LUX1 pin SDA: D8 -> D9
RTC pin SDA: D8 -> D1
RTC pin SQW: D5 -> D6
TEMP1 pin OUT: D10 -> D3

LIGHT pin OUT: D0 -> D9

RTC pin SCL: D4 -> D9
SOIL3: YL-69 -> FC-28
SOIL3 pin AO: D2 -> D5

==*==

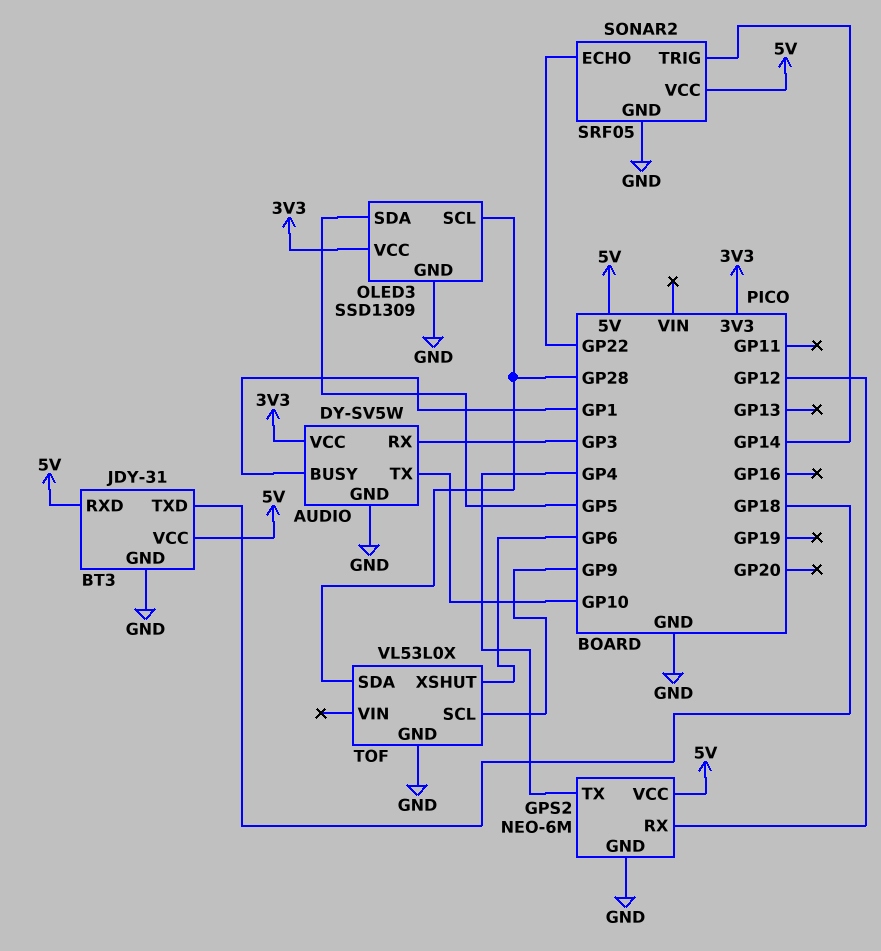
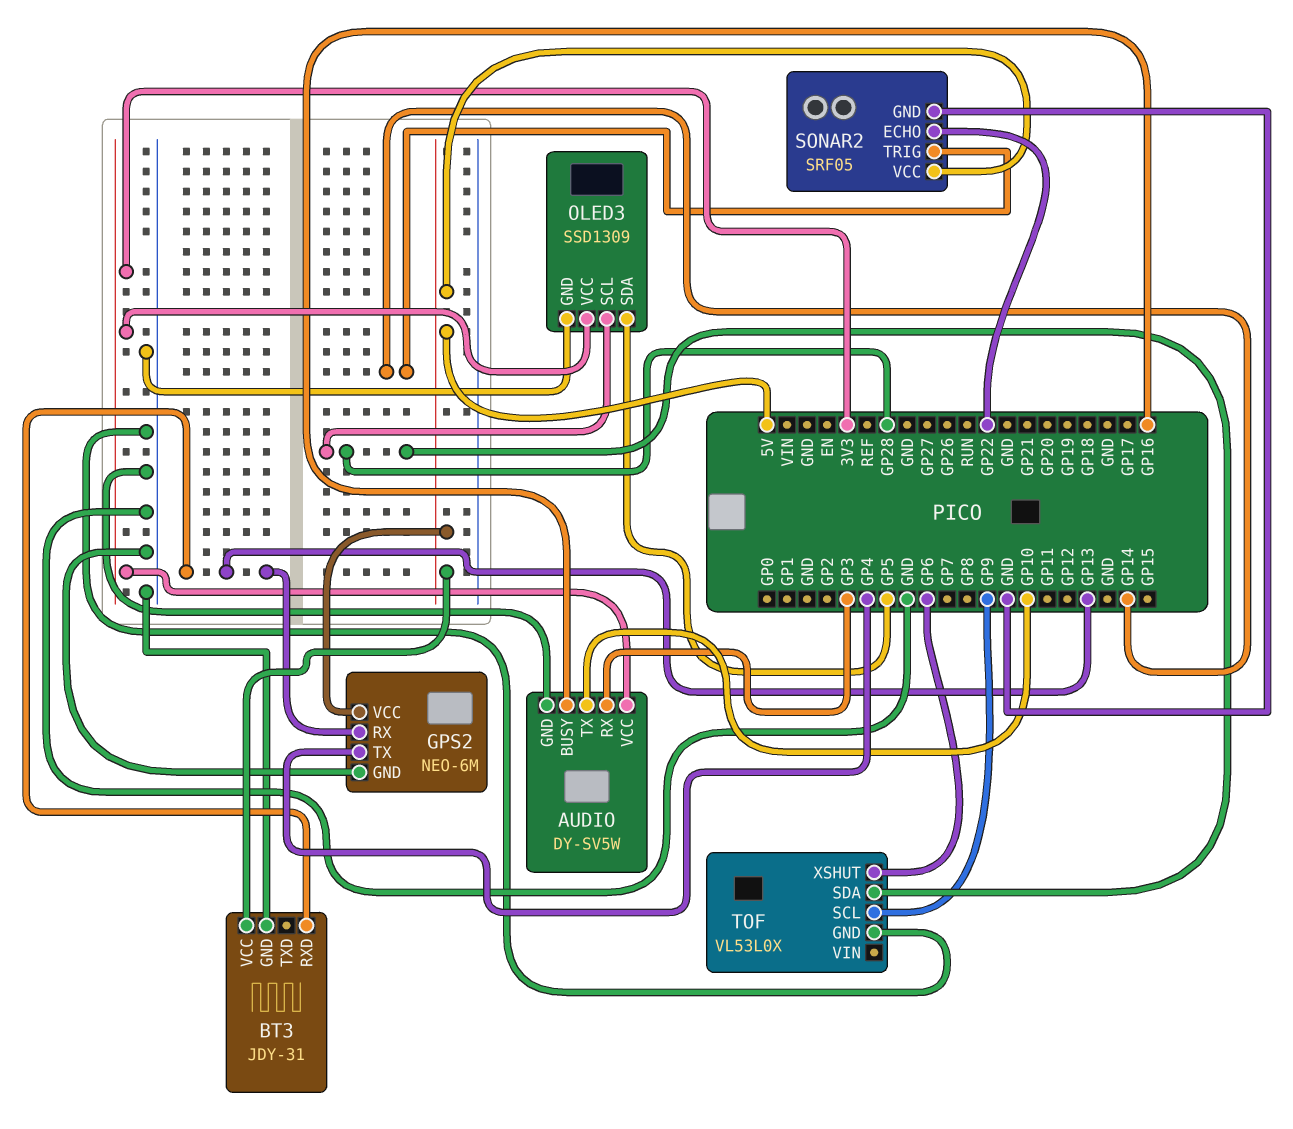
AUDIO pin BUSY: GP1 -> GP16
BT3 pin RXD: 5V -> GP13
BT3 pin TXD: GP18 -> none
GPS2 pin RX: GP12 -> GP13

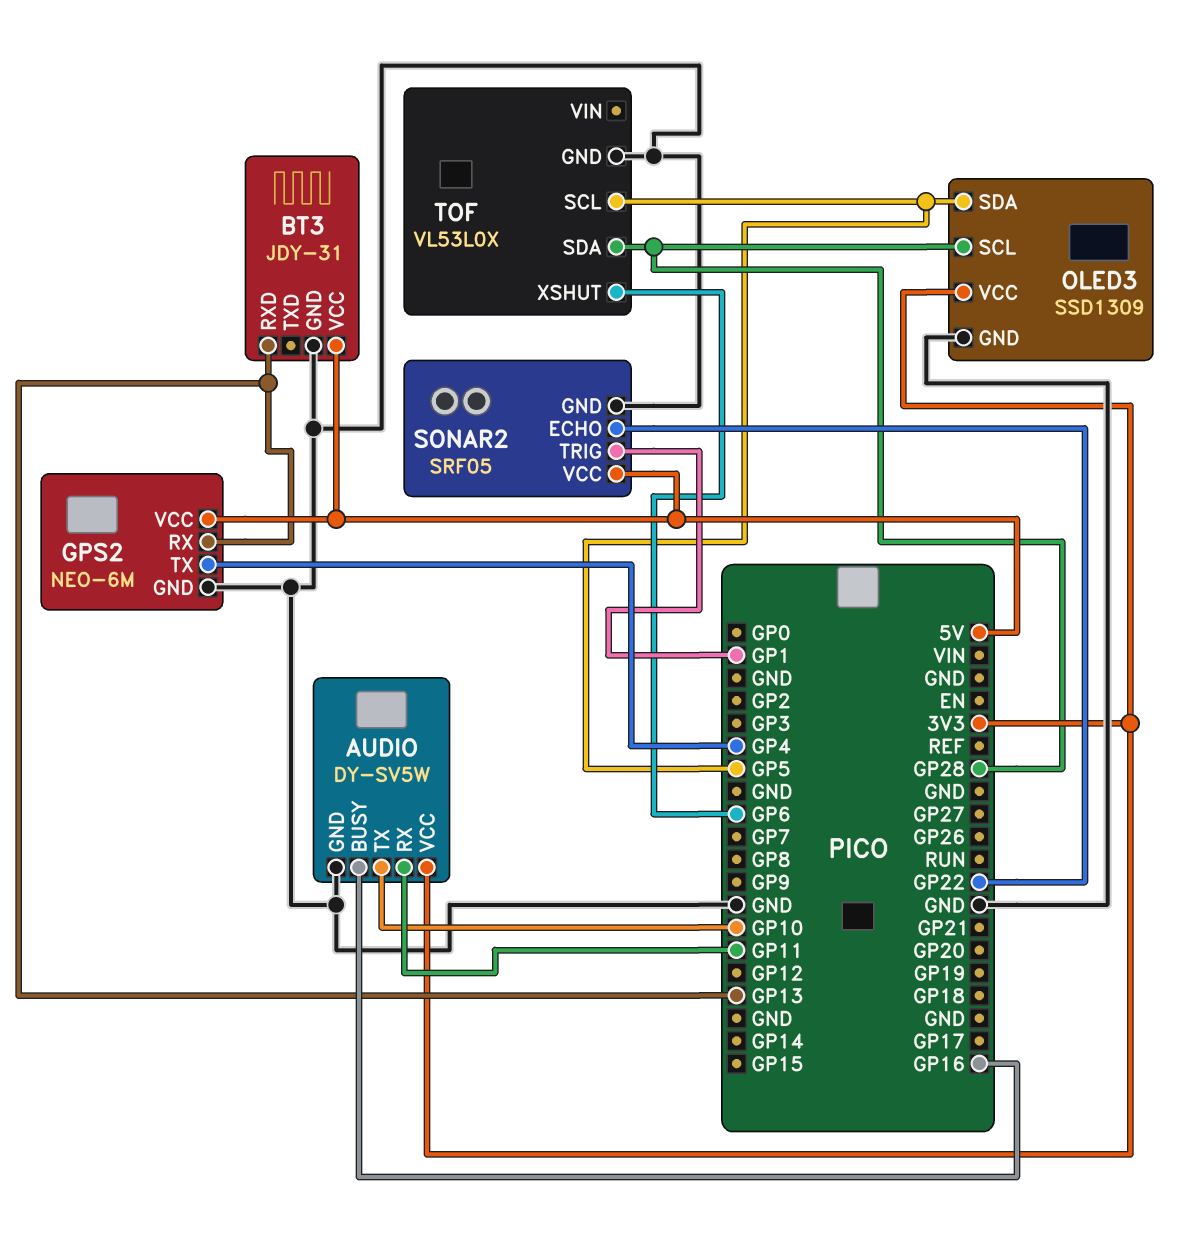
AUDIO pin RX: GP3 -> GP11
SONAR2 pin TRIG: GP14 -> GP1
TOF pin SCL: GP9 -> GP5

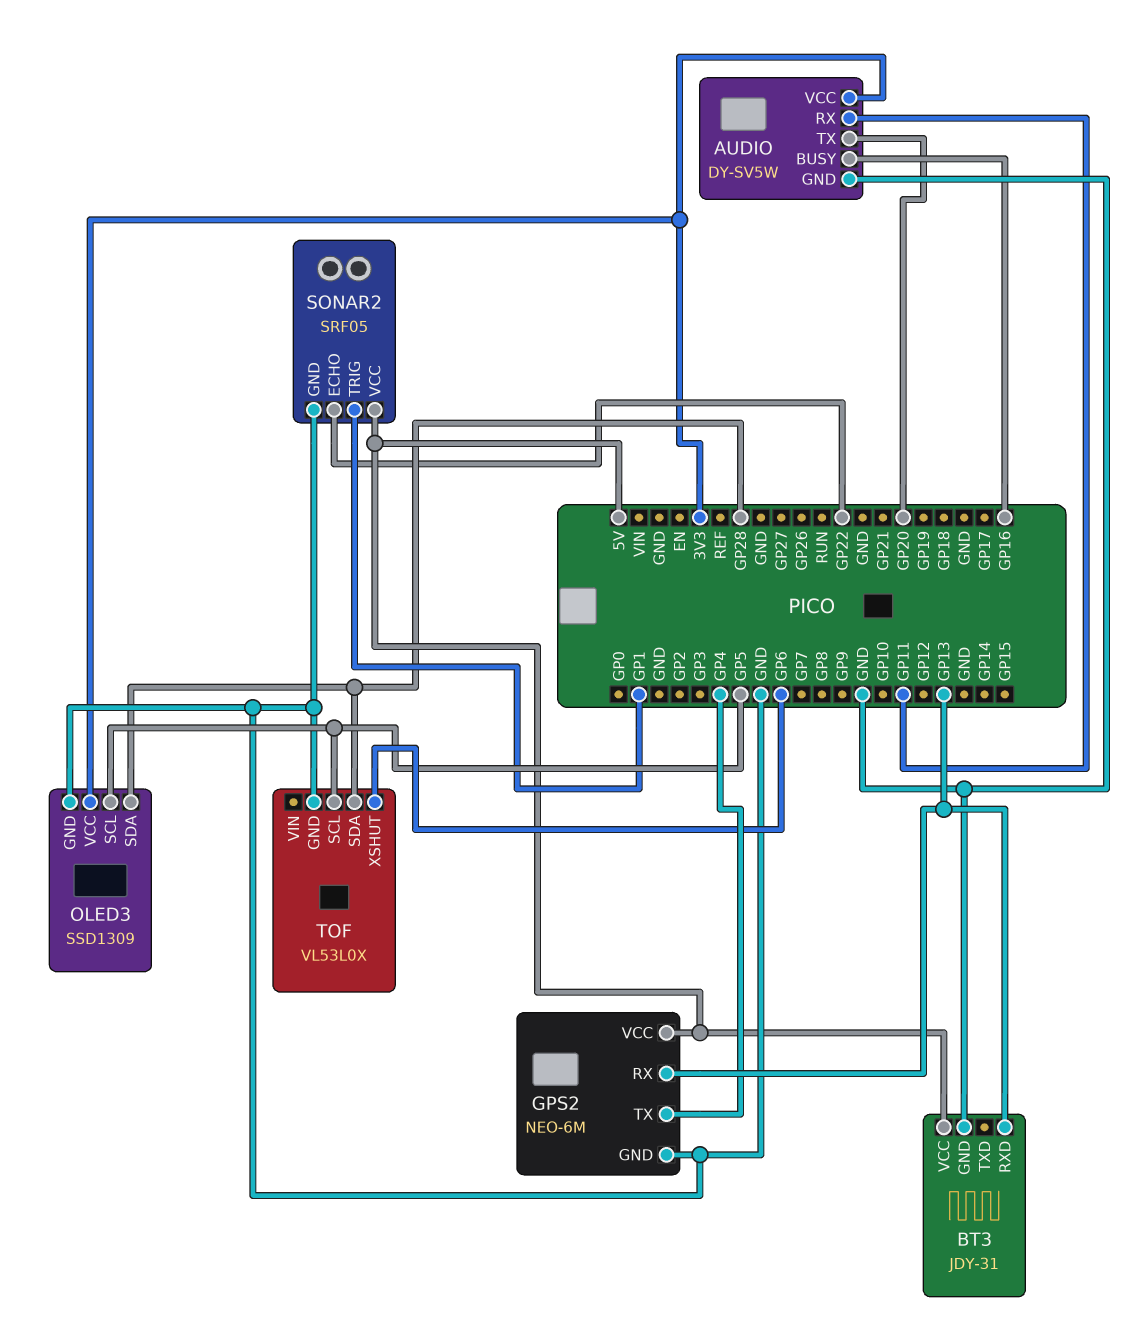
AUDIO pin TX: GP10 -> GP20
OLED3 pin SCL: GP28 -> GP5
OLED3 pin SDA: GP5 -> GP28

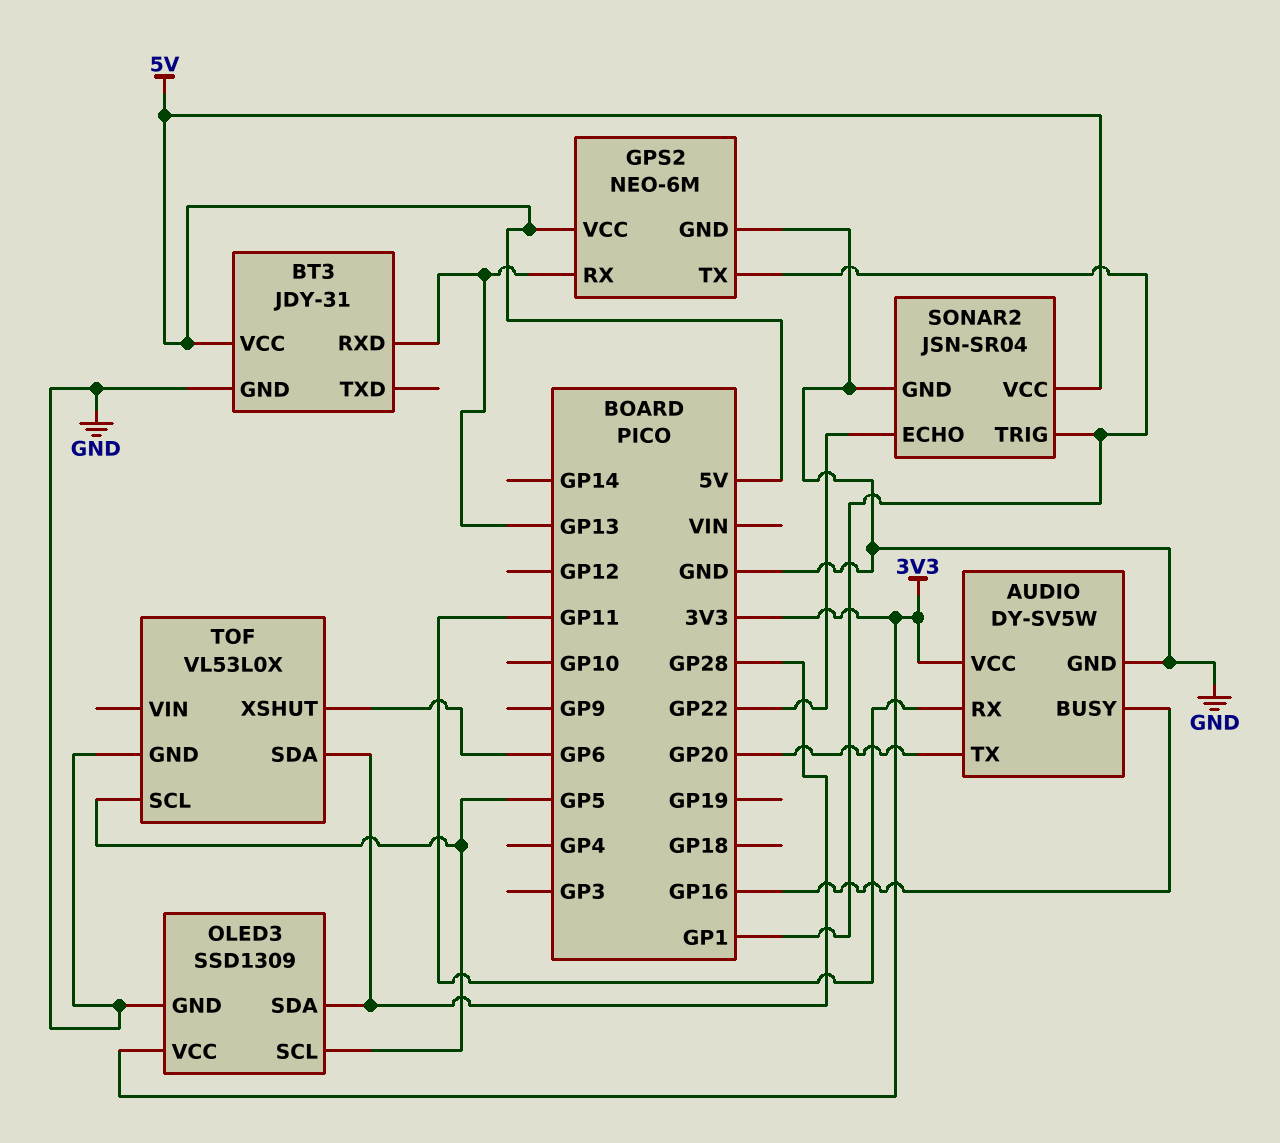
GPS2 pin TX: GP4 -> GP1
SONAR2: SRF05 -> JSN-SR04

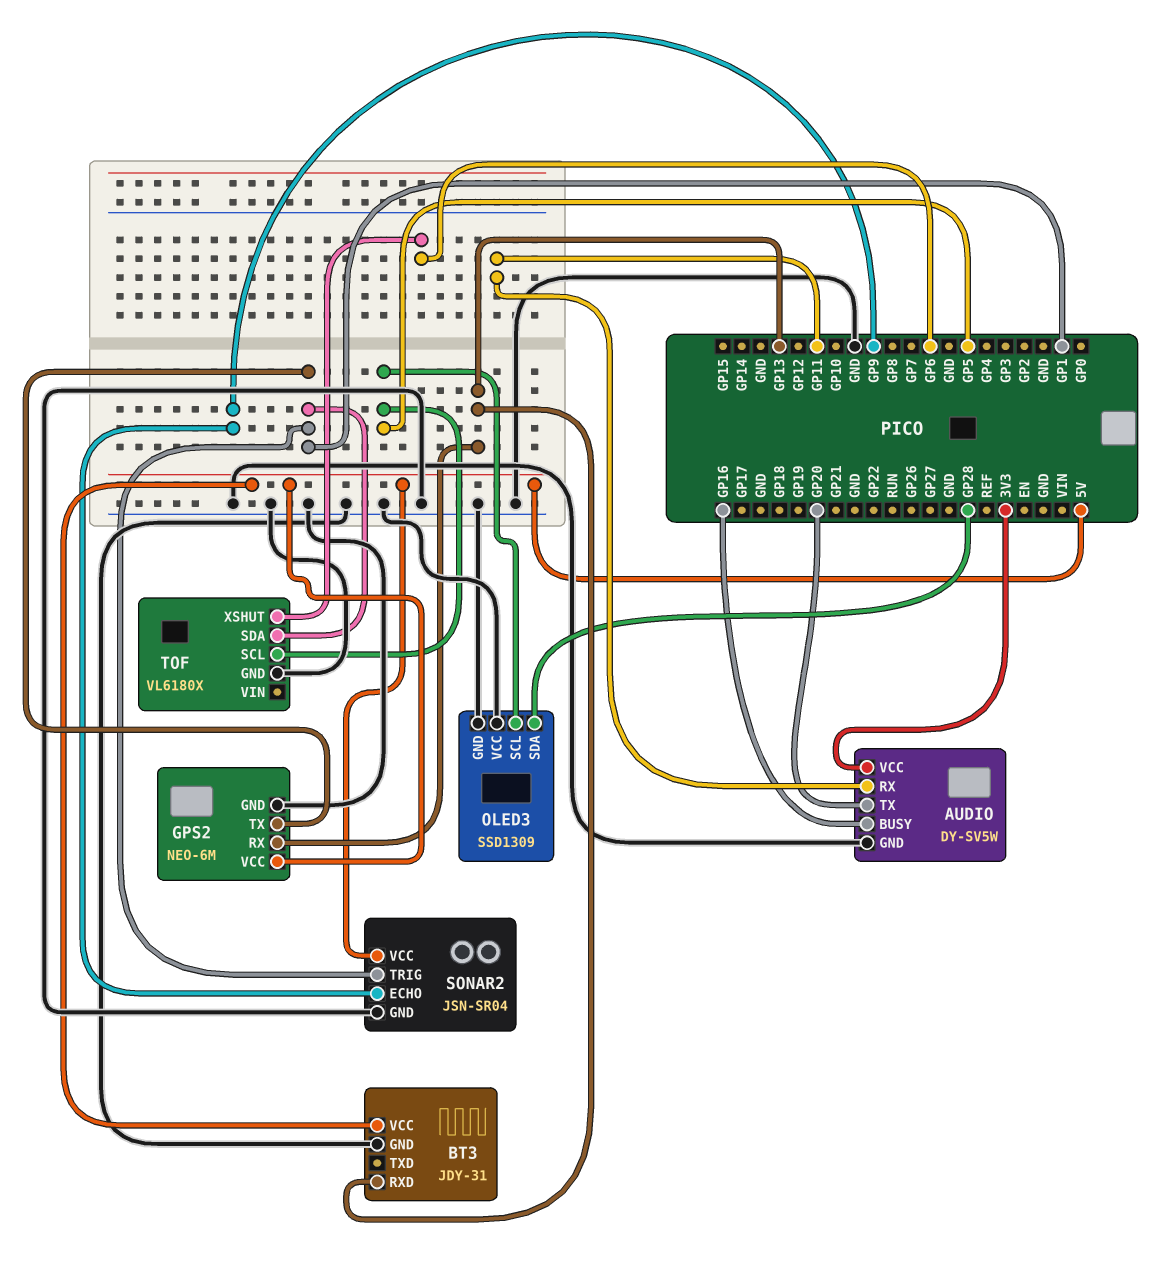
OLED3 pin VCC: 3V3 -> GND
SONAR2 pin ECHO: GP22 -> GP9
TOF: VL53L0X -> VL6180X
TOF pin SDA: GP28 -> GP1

==*==

WHAT YOU SHOULD DO = In the records above, find the line with "OLED3 pin SDA: GP5 -> GP28". Print exactly from there through the line with "TOF pin SDA: GP28 -> GP1", minus the pictures.

RESULT =
OLED3 pin SDA: GP5 -> GP28

GPS2 pin TX: GP4 -> GP1
SONAR2: SRF05 -> JSN-SR04

OLED3 pin VCC: 3V3 -> GND
SONAR2 pin ECHO: GP22 -> GP9
TOF: VL53L0X -> VL6180X
TOF pin SDA: GP28 -> GP1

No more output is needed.